Records from a dataset

####

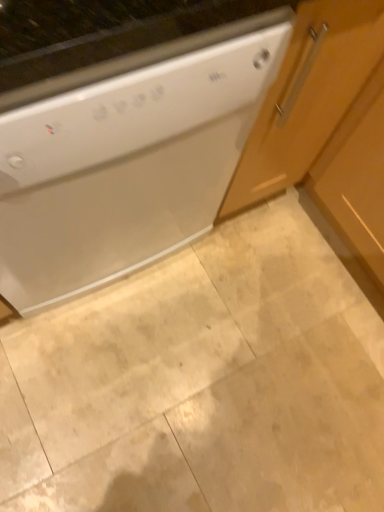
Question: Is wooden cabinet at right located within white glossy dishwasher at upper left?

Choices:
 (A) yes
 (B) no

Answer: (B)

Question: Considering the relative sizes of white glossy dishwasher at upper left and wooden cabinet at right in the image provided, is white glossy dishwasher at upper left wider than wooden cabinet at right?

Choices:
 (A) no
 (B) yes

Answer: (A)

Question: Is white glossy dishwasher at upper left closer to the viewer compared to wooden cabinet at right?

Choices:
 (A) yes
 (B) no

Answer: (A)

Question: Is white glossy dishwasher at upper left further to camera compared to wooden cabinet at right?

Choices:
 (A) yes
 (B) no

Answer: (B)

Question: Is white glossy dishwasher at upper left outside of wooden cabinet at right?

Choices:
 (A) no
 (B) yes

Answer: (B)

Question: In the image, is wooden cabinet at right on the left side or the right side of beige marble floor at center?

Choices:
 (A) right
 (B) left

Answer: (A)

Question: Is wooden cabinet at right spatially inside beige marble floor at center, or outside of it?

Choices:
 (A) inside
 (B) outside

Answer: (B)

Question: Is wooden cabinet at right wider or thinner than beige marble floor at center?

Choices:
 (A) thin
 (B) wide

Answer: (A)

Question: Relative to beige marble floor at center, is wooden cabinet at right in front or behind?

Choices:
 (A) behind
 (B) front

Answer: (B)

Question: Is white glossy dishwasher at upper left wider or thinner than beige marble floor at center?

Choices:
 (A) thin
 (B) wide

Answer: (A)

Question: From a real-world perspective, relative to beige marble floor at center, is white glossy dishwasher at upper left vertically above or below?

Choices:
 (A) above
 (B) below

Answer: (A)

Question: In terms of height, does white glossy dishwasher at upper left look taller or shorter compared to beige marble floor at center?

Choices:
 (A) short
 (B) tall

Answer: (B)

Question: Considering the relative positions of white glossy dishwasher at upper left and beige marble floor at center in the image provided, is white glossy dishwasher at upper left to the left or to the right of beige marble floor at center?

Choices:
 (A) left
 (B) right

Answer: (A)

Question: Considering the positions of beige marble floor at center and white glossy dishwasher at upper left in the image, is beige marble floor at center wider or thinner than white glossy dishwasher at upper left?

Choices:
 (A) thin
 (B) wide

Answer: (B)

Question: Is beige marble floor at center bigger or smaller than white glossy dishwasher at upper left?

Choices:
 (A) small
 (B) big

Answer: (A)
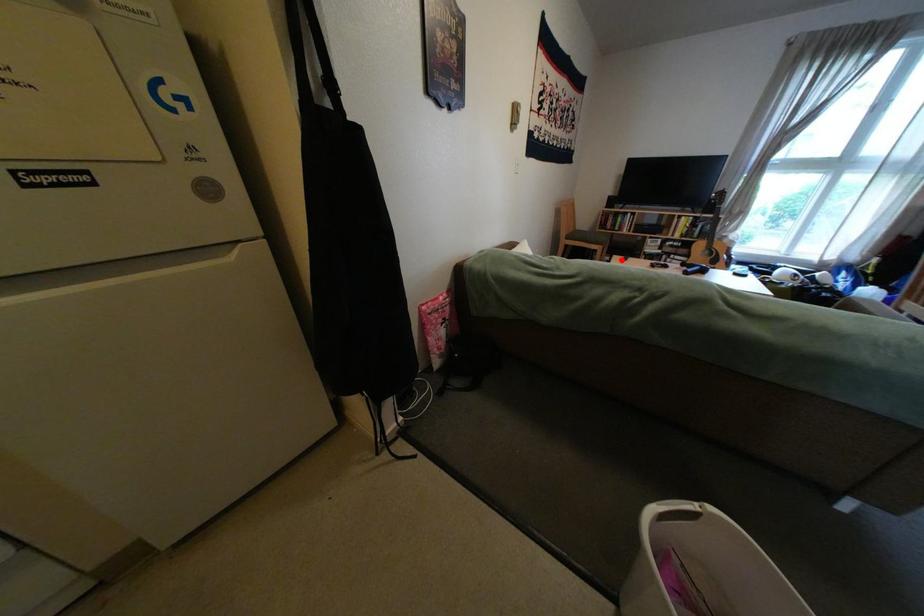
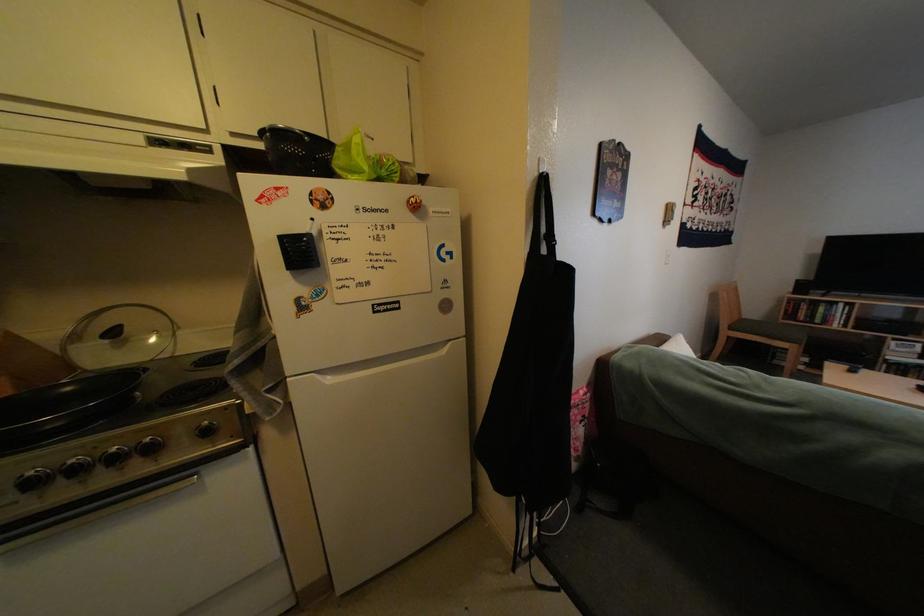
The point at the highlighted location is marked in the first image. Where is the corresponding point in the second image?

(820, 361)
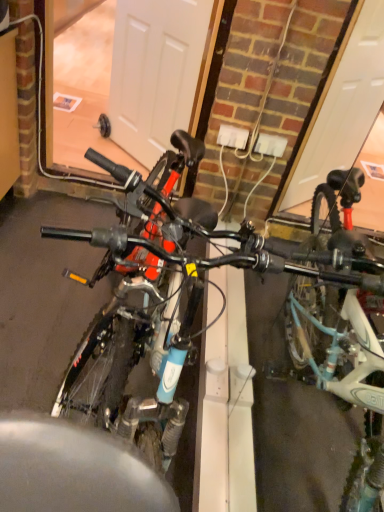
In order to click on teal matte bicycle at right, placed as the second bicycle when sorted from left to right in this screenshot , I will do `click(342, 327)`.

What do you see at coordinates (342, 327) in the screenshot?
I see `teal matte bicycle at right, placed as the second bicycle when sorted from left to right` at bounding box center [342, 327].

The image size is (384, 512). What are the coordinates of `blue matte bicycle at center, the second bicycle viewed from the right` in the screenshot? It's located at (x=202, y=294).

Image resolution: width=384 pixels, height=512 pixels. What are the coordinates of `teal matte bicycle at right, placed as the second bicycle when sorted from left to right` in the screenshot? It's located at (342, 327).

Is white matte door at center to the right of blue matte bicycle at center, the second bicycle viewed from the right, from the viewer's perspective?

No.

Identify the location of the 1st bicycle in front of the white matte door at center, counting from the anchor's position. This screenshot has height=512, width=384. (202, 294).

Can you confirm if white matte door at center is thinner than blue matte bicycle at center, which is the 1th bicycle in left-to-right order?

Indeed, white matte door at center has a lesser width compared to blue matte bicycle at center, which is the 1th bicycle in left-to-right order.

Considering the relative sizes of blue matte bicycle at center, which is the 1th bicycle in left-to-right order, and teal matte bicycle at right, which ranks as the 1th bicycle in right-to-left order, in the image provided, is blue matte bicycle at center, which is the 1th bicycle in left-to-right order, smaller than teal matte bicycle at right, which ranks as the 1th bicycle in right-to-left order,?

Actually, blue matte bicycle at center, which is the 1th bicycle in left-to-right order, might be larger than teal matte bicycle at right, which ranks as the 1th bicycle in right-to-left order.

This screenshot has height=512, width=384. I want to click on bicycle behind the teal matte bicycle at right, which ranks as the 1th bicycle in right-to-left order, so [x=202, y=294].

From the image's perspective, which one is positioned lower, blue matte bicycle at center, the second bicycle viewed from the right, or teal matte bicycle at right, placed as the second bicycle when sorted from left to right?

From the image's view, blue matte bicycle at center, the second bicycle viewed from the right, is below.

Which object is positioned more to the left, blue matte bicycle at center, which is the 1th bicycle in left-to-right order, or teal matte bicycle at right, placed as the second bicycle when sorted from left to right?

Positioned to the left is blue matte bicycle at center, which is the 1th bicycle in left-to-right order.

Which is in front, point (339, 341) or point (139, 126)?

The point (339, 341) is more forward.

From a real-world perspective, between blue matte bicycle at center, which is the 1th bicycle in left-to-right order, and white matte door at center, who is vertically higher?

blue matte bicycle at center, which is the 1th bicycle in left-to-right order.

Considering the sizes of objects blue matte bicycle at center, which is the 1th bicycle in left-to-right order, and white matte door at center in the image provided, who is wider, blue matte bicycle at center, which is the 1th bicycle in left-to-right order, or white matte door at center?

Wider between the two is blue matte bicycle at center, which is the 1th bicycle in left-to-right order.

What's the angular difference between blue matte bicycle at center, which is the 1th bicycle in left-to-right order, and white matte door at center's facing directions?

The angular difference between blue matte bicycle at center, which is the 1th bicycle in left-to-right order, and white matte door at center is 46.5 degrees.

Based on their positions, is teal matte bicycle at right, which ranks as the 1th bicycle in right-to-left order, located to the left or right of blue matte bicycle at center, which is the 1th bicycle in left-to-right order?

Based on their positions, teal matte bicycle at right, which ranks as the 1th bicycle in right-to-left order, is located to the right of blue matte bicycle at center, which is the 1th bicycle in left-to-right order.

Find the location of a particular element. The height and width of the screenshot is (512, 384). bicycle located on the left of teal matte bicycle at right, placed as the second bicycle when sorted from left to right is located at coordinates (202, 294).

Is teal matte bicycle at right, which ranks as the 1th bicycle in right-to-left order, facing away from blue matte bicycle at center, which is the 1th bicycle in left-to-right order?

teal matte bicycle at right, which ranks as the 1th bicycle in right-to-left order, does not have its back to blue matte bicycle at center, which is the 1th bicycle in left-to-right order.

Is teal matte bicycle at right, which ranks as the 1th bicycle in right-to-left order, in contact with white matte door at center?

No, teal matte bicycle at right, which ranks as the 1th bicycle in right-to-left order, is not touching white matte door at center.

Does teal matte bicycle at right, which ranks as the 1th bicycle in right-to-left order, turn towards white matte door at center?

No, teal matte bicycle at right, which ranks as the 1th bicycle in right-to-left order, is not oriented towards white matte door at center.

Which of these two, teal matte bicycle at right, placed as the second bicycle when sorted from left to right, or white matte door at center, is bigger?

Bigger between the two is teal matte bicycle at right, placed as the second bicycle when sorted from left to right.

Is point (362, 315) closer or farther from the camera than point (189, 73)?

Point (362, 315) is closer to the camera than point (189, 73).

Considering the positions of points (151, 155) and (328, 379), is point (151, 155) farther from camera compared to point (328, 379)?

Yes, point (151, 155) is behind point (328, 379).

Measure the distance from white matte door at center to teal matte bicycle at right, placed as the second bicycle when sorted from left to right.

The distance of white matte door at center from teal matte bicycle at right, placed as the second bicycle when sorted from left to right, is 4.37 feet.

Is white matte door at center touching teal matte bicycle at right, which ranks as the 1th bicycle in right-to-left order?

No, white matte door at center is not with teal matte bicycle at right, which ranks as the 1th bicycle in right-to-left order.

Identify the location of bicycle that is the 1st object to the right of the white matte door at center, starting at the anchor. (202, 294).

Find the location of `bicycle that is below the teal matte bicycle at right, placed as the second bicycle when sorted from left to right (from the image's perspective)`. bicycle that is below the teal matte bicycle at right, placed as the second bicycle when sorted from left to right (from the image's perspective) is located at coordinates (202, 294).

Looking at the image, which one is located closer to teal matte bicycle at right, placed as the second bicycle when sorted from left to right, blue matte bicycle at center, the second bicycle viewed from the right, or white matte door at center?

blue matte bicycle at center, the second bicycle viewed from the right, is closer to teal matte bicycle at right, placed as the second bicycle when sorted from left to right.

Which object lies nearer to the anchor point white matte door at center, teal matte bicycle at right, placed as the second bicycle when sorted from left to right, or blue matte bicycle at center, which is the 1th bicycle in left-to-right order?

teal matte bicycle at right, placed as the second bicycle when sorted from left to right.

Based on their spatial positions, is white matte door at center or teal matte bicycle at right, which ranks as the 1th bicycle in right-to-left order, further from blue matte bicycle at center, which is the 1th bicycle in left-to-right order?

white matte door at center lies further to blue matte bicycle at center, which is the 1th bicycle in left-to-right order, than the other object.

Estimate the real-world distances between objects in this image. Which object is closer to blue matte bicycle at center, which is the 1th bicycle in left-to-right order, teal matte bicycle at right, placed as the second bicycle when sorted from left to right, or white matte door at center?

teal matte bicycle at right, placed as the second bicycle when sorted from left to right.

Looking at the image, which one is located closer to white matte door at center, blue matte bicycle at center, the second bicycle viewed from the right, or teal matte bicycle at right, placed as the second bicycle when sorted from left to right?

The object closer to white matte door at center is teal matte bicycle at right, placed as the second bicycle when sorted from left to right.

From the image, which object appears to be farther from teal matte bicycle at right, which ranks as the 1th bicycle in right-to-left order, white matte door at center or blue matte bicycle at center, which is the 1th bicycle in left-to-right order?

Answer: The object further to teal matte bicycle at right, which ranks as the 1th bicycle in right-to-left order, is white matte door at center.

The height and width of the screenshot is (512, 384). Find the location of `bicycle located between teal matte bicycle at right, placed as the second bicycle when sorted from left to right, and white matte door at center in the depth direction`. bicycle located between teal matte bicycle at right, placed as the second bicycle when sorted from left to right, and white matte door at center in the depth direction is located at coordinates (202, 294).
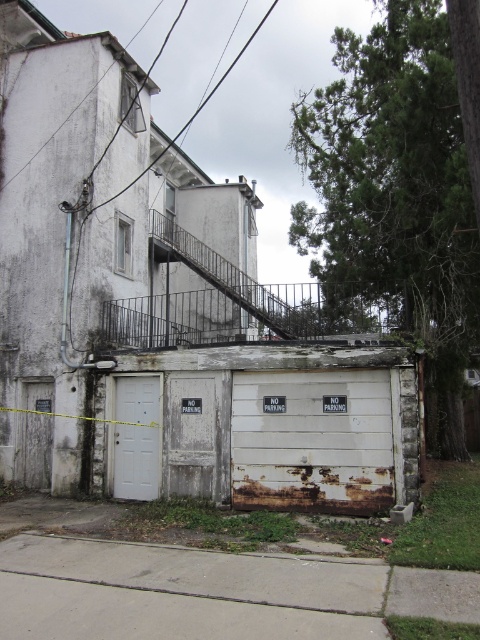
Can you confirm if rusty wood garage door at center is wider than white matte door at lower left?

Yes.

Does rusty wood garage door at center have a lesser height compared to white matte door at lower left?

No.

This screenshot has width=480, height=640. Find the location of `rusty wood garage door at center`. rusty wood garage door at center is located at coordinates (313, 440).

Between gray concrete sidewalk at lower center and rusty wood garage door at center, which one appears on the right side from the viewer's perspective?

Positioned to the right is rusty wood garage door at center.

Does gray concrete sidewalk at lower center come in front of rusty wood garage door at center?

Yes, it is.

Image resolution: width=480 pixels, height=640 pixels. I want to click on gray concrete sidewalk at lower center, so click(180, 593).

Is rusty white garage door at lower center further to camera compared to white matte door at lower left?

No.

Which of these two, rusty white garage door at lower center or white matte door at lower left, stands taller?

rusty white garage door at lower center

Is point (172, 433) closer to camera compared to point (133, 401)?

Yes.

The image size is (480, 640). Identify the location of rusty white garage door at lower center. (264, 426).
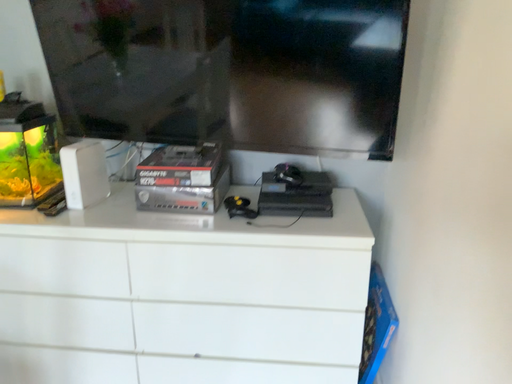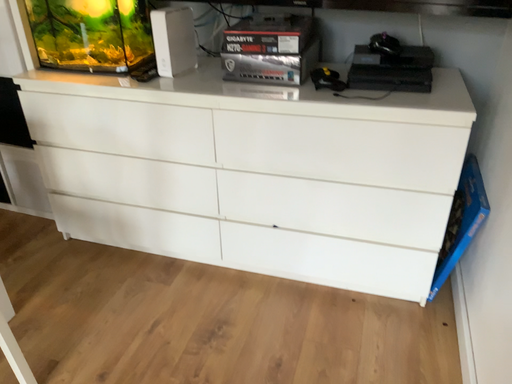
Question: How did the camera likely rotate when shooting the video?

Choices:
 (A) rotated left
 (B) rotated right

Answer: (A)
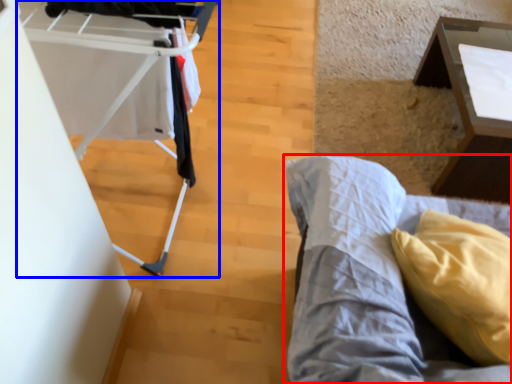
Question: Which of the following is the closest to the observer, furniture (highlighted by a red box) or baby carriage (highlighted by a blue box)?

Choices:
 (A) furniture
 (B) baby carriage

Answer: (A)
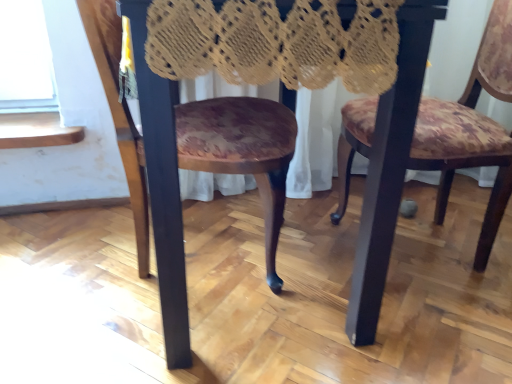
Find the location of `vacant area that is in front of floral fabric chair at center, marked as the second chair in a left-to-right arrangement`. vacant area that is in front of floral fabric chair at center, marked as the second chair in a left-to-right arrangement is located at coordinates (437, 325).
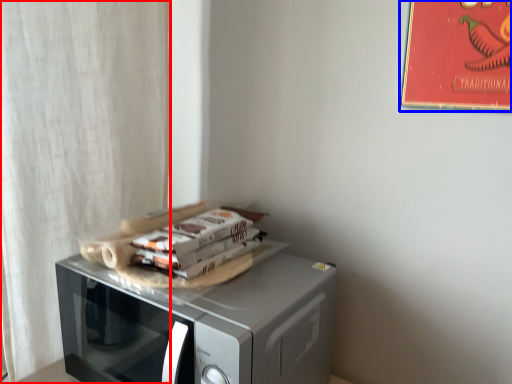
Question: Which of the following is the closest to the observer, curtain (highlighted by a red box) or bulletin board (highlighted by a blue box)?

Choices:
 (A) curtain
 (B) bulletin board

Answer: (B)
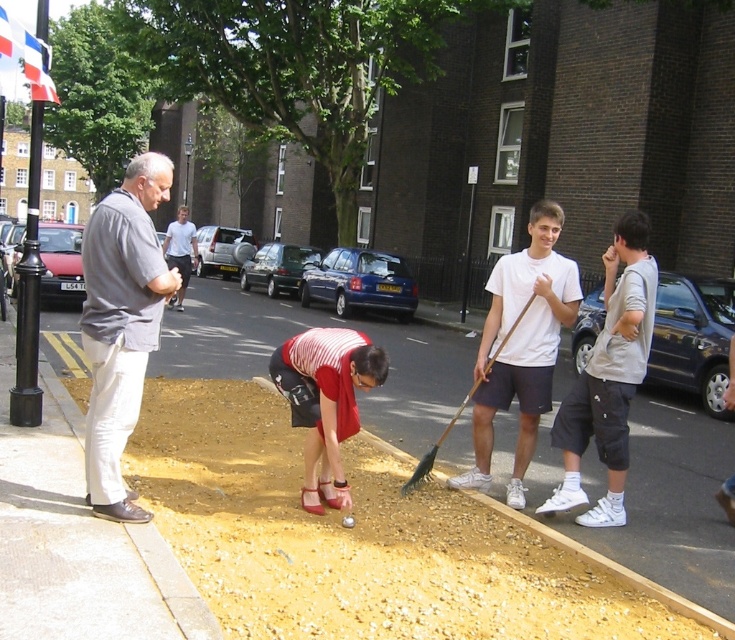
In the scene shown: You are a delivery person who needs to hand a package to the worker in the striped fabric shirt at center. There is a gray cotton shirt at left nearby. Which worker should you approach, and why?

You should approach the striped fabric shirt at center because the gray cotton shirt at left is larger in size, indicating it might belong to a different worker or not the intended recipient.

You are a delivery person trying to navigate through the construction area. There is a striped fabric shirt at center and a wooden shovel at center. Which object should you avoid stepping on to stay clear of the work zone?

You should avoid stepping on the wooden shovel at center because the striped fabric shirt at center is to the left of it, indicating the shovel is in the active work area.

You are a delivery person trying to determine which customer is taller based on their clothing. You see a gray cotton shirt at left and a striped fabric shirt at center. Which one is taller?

####

• Task details
Repeat the lines from the start of the rows through the line that contains "Question: Considering the relative sizes", including both ends. Leave the pictures out of your answer.

• The result
Question: Is wooden cabinet at right located within white glossy dishwasher at upper left?

Choices:
 (A) yes
 (B) no

Answer: (B)

Question: Considering the relative sizes of white glossy dishwasher at upper left and wooden cabinet at right in the image provided, is white glossy dishwasher at upper left wider than wooden cabinet at right?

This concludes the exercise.